▶ _TASK MATERIAL_:
○ ○ ○

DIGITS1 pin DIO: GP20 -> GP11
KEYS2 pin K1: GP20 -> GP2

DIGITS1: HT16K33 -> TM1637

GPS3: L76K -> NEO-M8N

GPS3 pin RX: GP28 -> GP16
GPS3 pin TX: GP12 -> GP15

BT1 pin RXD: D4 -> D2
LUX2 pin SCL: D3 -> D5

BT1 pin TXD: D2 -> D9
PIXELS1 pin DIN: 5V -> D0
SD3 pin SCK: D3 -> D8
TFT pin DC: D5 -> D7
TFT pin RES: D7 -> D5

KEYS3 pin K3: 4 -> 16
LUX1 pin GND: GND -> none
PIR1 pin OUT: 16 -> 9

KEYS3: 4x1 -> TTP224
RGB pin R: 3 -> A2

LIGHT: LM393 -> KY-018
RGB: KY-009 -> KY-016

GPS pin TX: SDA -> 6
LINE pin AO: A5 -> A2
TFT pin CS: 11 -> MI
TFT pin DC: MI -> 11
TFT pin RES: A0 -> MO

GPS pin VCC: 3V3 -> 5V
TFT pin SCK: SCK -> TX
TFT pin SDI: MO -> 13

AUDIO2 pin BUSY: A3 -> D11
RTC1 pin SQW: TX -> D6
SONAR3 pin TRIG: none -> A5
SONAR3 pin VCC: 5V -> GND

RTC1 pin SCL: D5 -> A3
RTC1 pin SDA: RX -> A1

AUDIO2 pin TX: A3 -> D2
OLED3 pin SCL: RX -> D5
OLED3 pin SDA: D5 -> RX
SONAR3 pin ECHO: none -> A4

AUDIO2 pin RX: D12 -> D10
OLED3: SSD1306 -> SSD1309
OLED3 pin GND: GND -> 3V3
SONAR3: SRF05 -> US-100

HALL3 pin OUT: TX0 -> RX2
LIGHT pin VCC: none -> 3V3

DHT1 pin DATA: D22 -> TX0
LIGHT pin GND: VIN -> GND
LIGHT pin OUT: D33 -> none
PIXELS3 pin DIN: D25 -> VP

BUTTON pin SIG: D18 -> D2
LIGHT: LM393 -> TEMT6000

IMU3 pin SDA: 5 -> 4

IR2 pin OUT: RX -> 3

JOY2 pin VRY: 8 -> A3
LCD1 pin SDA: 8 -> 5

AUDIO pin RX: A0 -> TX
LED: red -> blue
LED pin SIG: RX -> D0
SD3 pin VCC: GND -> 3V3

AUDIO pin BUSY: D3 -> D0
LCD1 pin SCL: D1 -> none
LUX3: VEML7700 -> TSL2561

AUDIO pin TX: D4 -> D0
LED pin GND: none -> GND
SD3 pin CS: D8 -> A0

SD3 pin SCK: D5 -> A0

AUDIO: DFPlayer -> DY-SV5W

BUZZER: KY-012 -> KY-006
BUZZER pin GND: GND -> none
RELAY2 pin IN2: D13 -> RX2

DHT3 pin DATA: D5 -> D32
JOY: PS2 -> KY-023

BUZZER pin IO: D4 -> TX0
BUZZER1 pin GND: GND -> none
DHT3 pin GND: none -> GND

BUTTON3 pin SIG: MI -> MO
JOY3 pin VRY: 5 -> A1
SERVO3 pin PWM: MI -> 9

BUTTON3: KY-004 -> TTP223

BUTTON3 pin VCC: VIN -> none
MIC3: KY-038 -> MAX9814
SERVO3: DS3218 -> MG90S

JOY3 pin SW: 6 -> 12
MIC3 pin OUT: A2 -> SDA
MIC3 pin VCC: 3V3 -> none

○ ○ ○

▶ _ABOUT THIS EXERCISE_: Transcribe the data word for word.

▶ _REPLY_:
DIGITS1 pin DIO: GP20 -> GP11
KEYS2 pin K1: GP20 -> GP2

DIGITS1: HT16K33 -> TM1637

GPS3: L76K -> NEO-M8N

GPS3 pin RX: GP28 -> GP16
GPS3 pin TX: GP12 -> GP15

BT1 pin RXD: D4 -> D2
LUX2 pin SCL: D3 -> D5

BT1 pin TXD: D2 -> D9
PIXELS1 pin DIN: 5V -> D0
SD3 pin SCK: D3 -> D8
TFT pin DC: D5 -> D7
TFT pin RES: D7 -> D5

KEYS3 pin K3: 4 -> 16
LUX1 pin GND: GND -> none
PIR1 pin OUT: 16 -> 9

KEYS3: 4x1 -> TTP224
RGB pin R: 3 -> A2

LIGHT: LM393 -> KY-018
RGB: KY-009 -> KY-016

GPS pin TX: SDA -> 6
LINE pin AO: A5 -> A2
TFT pin CS: 11 -> MI
TFT pin DC: MI -> 11
TFT pin RES: A0 -> MO

GPS pin VCC: 3V3 -> 5V
TFT pin SCK: SCK -> TX
TFT pin SDI: MO -> 13

AUDIO2 pin BUSY: A3 -> D11
RTC1 pin SQW: TX -> D6
SONAR3 pin TRIG: none -> A5
SONAR3 pin VCC: 5V -> GND

RTC1 pin SCL: D5 -> A3
RTC1 pin SDA: RX -> A1

AUDIO2 pin TX: A3 -> D2
OLED3 pin SCL: RX -> D5
OLED3 pin SDA: D5 -> RX
SONAR3 pin ECHO: none -> A4

AUDIO2 pin RX: D12 -> D10
OLED3: SSD1306 -> SSD1309
OLED3 pin GND: GND -> 3V3
SONAR3: SRF05 -> US-100

HALL3 pin OUT: TX0 -> RX2
LIGHT pin VCC: none -> 3V3

DHT1 pin DATA: D22 -> TX0
LIGHT pin GND: VIN -> GND
LIGHT pin OUT: D33 -> none
PIXELS3 pin DIN: D25 -> VP

BUTTON pin SIG: D18 -> D2
LIGHT: LM393 -> TEMT6000

IMU3 pin SDA: 5 -> 4

IR2 pin OUT: RX -> 3

JOY2 pin VRY: 8 -> A3
LCD1 pin SDA: 8 -> 5

AUDIO pin RX: A0 -> TX
LED: red -> blue
LED pin SIG: RX -> D0
SD3 pin VCC: GND -> 3V3

AUDIO pin BUSY: D3 -> D0
LCD1 pin SCL: D1 -> none
LUX3: VEML7700 -> TSL2561

AUDIO pin TX: D4 -> D0
LED pin GND: none -> GND
SD3 pin CS: D8 -> A0

SD3 pin SCK: D5 -> A0

AUDIO: DFPlayer -> DY-SV5W

BUZZER: KY-012 -> KY-006
BUZZER pin GND: GND -> none
RELAY2 pin IN2: D13 -> RX2

DHT3 pin DATA: D5 -> D32
JOY: PS2 -> KY-023

BUZZER pin IO: D4 -> TX0
BUZZER1 pin GND: GND -> none
DHT3 pin GND: none -> GND

BUTTON3 pin SIG: MI -> MO
JOY3 pin VRY: 5 -> A1
SERVO3 pin PWM: MI -> 9

BUTTON3: KY-004 -> TTP223

BUTTON3 pin VCC: VIN -> none
MIC3: KY-038 -> MAX9814
SERVO3: DS3218 -> MG90S

JOY3 pin SW: 6 -> 12
MIC3 pin OUT: A2 -> SDA
MIC3 pin VCC: 3V3 -> none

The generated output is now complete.